Goal of the exercise: Instruction for the data below: set down exactly the lines from the line with "GAS3 pin DO: D2 -> D14" to the line with "LCD pin SDA: D2 -> D7", inclusive, and no others.

*** Opening of Extracted information ***

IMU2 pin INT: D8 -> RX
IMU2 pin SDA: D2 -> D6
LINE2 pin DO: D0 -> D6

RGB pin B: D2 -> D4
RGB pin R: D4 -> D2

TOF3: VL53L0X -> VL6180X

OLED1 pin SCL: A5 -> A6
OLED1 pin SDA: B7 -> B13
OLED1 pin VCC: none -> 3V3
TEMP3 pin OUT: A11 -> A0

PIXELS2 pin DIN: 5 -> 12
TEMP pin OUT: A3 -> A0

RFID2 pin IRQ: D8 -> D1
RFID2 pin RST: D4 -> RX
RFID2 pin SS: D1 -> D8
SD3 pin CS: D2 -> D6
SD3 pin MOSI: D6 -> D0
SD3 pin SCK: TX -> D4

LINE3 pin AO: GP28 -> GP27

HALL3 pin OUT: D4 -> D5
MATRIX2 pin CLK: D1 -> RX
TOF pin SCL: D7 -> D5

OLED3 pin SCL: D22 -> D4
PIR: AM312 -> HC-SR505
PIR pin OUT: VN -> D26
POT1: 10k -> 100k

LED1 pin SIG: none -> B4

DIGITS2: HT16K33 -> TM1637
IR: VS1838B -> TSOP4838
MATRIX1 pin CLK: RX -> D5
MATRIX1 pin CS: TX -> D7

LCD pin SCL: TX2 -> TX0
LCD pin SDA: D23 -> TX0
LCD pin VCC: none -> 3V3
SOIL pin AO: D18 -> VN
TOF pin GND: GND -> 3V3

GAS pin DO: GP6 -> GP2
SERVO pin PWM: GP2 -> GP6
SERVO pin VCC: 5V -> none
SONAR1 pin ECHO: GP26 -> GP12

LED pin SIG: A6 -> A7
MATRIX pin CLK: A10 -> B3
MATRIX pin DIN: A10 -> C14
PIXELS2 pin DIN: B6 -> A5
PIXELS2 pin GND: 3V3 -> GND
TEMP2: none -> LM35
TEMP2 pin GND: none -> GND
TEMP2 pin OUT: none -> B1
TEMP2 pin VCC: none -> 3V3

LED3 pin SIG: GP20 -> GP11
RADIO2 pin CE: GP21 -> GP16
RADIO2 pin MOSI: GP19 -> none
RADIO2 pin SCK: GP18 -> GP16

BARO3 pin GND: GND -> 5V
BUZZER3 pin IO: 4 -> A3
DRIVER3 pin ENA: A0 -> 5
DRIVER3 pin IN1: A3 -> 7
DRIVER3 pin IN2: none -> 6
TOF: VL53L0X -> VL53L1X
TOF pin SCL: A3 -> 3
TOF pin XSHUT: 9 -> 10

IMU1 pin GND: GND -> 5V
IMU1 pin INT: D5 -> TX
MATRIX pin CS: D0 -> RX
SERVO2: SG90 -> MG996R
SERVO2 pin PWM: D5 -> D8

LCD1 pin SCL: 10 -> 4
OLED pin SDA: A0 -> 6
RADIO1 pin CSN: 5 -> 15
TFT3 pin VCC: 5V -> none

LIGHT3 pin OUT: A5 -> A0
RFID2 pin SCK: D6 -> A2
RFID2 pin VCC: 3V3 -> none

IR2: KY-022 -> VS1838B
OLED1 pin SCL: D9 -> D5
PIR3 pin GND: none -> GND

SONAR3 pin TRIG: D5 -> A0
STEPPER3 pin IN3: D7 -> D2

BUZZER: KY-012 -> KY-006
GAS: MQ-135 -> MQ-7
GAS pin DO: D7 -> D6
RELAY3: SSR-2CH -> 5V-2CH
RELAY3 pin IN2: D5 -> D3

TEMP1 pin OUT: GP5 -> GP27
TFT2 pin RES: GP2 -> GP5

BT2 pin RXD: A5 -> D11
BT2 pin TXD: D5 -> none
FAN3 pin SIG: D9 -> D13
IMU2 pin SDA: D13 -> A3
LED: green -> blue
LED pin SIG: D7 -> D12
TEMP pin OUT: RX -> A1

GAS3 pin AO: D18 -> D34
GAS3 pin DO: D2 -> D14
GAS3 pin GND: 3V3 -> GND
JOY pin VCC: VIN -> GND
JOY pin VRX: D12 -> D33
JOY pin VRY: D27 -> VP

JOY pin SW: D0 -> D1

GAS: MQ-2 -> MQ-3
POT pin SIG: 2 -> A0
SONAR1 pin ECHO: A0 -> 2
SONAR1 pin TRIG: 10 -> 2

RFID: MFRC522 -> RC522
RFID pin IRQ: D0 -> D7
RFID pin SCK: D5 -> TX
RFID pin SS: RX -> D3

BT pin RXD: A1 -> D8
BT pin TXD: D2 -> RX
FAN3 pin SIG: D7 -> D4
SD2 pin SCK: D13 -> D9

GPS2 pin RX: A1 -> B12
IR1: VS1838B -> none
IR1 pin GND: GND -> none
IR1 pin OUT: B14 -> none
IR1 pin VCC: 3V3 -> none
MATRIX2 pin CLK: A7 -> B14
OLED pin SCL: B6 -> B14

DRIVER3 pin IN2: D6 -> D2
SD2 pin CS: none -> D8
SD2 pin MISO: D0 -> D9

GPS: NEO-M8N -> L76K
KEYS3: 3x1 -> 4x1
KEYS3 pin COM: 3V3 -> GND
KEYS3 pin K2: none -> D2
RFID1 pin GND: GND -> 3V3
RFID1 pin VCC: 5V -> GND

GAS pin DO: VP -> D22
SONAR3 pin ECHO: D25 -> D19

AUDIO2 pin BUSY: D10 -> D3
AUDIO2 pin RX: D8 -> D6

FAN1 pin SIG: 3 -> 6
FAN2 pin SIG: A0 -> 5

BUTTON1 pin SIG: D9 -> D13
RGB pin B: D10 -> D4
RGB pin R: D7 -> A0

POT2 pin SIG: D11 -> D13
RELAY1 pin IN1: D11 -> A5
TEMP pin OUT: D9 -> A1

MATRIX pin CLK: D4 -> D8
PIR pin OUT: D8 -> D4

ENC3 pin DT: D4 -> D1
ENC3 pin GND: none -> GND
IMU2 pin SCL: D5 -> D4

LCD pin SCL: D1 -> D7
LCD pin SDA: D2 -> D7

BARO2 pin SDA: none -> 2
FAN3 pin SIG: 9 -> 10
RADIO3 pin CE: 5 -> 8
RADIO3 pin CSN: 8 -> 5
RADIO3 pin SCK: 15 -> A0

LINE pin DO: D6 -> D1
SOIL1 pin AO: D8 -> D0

*** Close of Extracted information ***

Answer below:
GAS3 pin DO: D2 -> D14
GAS3 pin GND: 3V3 -> GND
JOY pin VCC: VIN -> GND
JOY pin VRX: D12 -> D33
JOY pin VRY: D27 -> VP

JOY pin SW: D0 -> D1

GAS: MQ-2 -> MQ-3
POT pin SIG: 2 -> A0
SONAR1 pin ECHO: A0 -> 2
SONAR1 pin TRIG: 10 -> 2

RFID: MFRC522 -> RC522
RFID pin IRQ: D0 -> D7
RFID pin SCK: D5 -> TX
RFID pin SS: RX -> D3

BT pin RXD: A1 -> D8
BT pin TXD: D2 -> RX
FAN3 pin SIG: D7 -> D4
SD2 pin SCK: D13 -> D9

GPS2 pin RX: A1 -> B12
IR1: VS1838B -> none
IR1 pin GND: GND -> none
IR1 pin OUT: B14 -> none
IR1 pin VCC: 3V3 -> none
MATRIX2 pin CLK: A7 -> B14
OLED pin SCL: B6 -> B14

DRIVER3 pin IN2: D6 -> D2
SD2 pin CS: none -> D8
SD2 pin MISO: D0 -> D9

GPS: NEO-M8N -> L76K
KEYS3: 3x1 -> 4x1
KEYS3 pin COM: 3V3 -> GND
KEYS3 pin K2: none -> D2
RFID1 pin GND: GND -> 3V3
RFID1 pin VCC: 5V -> GND

GAS pin DO: VP -> D22
SONAR3 pin ECHO: D25 -> D19

AUDIO2 pin BUSY: D10 -> D3
AUDIO2 pin RX: D8 -> D6

FAN1 pin SIG: 3 -> 6
FAN2 pin SIG: A0 -> 5

BUTTON1 pin SIG: D9 -> D13
RGB pin B: D10 -> D4
RGB pin R: D7 -> A0

POT2 pin SIG: D11 -> D13
RELAY1 pin IN1: D11 -> A5
TEMP pin OUT: D9 -> A1

MATRIX pin CLK: D4 -> D8
PIR pin OUT: D8 -> D4

ENC3 pin DT: D4 -> D1
ENC3 pin GND: none -> GND
IMU2 pin SCL: D5 -> D4

LCD pin SCL: D1 -> D7
LCD pin SDA: D2 -> D7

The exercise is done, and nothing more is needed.